# Activity
Look through the records below for the line holding "D4: none -> schottky (A COM, K AMP)". Write it out exactly, with each following line through the line holding "IC35: AND 74LS08".

# Data

____

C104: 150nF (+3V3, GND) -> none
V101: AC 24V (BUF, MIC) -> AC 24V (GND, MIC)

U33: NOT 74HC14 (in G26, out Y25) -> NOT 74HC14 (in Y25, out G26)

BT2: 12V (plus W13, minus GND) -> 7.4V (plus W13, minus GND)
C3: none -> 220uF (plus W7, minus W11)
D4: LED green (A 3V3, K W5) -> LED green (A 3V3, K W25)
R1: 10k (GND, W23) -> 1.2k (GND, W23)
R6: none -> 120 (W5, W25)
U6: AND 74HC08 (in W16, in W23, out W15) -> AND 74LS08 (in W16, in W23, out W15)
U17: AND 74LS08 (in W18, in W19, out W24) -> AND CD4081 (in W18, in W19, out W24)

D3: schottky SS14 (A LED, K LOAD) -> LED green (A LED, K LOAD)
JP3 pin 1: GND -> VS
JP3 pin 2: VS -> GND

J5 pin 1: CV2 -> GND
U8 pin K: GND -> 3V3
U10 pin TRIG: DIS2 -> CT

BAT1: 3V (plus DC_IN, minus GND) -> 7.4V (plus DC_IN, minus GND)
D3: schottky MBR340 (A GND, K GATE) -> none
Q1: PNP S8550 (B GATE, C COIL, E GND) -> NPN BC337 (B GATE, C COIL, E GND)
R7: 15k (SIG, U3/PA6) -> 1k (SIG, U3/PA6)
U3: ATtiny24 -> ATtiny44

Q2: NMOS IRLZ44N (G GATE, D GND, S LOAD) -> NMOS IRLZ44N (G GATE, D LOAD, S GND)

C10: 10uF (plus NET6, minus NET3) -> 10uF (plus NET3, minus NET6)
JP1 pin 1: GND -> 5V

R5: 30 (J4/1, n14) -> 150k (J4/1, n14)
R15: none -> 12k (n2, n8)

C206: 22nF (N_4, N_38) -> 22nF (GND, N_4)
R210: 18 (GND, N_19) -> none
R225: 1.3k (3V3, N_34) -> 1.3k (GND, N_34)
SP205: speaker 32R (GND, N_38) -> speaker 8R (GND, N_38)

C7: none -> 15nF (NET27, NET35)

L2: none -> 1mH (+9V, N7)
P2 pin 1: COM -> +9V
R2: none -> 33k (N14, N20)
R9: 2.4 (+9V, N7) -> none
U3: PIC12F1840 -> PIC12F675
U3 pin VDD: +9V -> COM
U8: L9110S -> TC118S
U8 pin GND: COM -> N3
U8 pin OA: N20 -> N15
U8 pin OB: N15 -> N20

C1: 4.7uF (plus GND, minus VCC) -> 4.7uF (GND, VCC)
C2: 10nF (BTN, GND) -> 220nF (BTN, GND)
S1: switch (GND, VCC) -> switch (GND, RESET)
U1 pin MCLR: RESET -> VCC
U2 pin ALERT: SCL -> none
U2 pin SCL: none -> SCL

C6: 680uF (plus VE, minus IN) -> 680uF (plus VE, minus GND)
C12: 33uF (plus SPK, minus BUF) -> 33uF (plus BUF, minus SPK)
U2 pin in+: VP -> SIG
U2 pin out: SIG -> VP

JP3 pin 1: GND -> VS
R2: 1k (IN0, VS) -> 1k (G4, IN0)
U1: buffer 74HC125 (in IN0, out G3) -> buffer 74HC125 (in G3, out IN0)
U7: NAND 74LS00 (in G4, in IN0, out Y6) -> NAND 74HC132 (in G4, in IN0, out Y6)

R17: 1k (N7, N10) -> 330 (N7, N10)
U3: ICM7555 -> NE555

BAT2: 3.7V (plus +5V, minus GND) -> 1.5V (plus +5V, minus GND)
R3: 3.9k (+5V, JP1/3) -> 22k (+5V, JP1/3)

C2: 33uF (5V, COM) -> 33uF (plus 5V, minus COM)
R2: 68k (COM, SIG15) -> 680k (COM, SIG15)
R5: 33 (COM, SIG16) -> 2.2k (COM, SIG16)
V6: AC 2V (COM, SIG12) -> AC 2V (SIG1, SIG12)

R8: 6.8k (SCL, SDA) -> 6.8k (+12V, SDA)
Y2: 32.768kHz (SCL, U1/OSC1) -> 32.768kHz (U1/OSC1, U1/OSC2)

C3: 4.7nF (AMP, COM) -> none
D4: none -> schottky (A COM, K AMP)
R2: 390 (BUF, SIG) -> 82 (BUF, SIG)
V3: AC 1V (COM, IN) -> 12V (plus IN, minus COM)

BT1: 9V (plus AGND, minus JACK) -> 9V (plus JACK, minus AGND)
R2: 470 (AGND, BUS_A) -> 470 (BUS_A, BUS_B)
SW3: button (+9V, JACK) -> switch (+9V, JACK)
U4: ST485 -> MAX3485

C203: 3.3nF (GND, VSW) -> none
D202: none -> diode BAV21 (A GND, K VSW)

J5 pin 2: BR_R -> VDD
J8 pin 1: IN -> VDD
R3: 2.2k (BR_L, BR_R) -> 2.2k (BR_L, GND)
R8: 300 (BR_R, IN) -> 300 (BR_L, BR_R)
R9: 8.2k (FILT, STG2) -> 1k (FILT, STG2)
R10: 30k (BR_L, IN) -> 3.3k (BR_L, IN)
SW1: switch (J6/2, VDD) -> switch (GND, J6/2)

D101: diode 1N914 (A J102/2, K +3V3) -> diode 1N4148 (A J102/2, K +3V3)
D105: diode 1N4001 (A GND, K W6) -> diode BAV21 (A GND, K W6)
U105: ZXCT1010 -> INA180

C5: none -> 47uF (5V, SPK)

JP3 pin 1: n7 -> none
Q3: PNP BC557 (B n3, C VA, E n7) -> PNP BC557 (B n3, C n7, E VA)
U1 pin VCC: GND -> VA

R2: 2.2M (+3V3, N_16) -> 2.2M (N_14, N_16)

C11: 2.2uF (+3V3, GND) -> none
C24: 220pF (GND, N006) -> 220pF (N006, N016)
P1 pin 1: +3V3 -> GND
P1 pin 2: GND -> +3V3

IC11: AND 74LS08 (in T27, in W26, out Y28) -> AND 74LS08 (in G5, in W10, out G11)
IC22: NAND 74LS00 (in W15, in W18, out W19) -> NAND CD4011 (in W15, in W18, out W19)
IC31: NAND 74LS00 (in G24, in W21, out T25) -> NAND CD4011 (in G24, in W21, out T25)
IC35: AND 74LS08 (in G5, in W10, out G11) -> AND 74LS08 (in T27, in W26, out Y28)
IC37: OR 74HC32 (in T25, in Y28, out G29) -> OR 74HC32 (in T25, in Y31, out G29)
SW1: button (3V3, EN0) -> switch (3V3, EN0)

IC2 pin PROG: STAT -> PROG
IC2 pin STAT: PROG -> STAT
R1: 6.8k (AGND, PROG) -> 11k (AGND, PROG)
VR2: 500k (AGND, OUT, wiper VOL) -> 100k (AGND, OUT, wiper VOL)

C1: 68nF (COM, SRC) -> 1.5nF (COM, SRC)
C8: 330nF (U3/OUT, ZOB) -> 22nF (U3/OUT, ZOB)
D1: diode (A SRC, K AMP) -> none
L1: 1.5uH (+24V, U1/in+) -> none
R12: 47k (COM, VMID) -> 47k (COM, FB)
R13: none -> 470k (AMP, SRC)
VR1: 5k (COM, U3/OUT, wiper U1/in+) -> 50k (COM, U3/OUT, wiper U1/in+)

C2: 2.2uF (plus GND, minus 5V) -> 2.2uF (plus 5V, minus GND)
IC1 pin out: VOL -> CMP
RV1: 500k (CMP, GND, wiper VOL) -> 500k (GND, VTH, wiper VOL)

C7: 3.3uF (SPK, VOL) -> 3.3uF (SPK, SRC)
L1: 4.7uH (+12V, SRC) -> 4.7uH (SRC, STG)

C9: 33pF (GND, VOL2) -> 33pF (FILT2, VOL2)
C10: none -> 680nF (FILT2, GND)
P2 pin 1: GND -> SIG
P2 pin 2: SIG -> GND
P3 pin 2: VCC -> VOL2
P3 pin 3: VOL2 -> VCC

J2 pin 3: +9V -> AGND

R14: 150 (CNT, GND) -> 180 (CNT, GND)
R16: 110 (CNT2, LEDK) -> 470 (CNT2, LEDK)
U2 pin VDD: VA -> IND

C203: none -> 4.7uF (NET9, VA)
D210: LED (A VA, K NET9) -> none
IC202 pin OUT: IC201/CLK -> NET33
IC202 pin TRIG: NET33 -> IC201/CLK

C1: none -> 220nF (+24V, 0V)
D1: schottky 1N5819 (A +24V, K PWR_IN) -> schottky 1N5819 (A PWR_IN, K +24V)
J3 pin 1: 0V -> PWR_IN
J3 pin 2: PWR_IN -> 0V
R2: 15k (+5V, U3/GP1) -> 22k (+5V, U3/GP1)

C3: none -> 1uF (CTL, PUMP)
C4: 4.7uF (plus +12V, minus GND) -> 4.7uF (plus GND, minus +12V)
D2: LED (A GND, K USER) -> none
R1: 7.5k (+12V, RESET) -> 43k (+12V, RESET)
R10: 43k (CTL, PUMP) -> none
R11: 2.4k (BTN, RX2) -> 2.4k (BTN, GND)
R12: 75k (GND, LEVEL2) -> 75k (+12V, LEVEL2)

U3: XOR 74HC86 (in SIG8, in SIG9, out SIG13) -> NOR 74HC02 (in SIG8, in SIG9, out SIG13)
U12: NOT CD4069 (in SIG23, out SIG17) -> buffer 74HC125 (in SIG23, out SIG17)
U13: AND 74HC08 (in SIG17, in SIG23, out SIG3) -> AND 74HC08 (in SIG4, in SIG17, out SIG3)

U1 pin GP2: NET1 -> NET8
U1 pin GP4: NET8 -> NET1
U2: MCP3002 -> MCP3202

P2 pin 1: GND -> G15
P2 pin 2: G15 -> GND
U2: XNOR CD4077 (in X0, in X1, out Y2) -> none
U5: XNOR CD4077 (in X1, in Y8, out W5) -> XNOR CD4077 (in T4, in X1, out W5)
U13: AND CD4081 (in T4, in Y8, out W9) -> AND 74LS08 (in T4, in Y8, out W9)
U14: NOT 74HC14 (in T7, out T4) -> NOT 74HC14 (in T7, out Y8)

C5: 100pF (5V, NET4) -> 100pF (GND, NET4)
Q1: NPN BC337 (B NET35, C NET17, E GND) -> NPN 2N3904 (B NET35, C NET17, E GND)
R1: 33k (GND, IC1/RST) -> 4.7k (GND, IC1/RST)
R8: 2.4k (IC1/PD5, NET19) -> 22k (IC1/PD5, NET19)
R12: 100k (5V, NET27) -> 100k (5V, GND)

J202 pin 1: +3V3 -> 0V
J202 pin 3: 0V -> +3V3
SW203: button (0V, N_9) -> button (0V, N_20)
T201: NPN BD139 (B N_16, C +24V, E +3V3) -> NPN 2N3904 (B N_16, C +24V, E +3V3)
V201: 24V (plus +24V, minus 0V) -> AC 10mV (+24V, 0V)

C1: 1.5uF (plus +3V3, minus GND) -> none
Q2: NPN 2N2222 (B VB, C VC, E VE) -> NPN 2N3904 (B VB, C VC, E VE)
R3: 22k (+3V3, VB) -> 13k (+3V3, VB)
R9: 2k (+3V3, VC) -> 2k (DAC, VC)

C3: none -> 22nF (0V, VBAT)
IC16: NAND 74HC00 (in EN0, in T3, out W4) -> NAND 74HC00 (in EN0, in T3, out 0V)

____

# Your response
D4: none -> schottky (A COM, K AMP)
R2: 390 (BUF, SIG) -> 82 (BUF, SIG)
V3: AC 1V (COM, IN) -> 12V (plus IN, minus COM)

BT1: 9V (plus AGND, minus JACK) -> 9V (plus JACK, minus AGND)
R2: 470 (AGND, BUS_A) -> 470 (BUS_A, BUS_B)
SW3: button (+9V, JACK) -> switch (+9V, JACK)
U4: ST485 -> MAX3485

C203: 3.3nF (GND, VSW) -> none
D202: none -> diode BAV21 (A GND, K VSW)

J5 pin 2: BR_R -> VDD
J8 pin 1: IN -> VDD
R3: 2.2k (BR_L, BR_R) -> 2.2k (BR_L, GND)
R8: 300 (BR_R, IN) -> 300 (BR_L, BR_R)
R9: 8.2k (FILT, STG2) -> 1k (FILT, STG2)
R10: 30k (BR_L, IN) -> 3.3k (BR_L, IN)
SW1: switch (J6/2, VDD) -> switch (GND, J6/2)

D101: diode 1N914 (A J102/2, K +3V3) -> diode 1N4148 (A J102/2, K +3V3)
D105: diode 1N4001 (A GND, K W6) -> diode BAV21 (A GND, K W6)
U105: ZXCT1010 -> INA180

C5: none -> 47uF (5V, SPK)

JP3 pin 1: n7 -> none
Q3: PNP BC557 (B n3, C VA, E n7) -> PNP BC557 (B n3, C n7, E VA)
U1 pin VCC: GND -> VA

R2: 2.2M (+3V3, N_16) -> 2.2M (N_14, N_16)

C11: 2.2uF (+3V3, GND) -> none
C24: 220pF (GND, N006) -> 220pF (N006, N016)
P1 pin 1: +3V3 -> GND
P1 pin 2: GND -> +3V3

IC11: AND 74LS08 (in T27, in W26, out Y28) -> AND 74LS08 (in G5, in W10, out G11)
IC22: NAND 74LS00 (in W15, in W18, out W19) -> NAND CD4011 (in W15, in W18, out W19)
IC31: NAND 74LS00 (in G24, in W21, out T25) -> NAND CD4011 (in G24, in W21, out T25)
IC35: AND 74LS08 (in G5, in W10, out G11) -> AND 74LS08 (in T27, in W26, out Y28)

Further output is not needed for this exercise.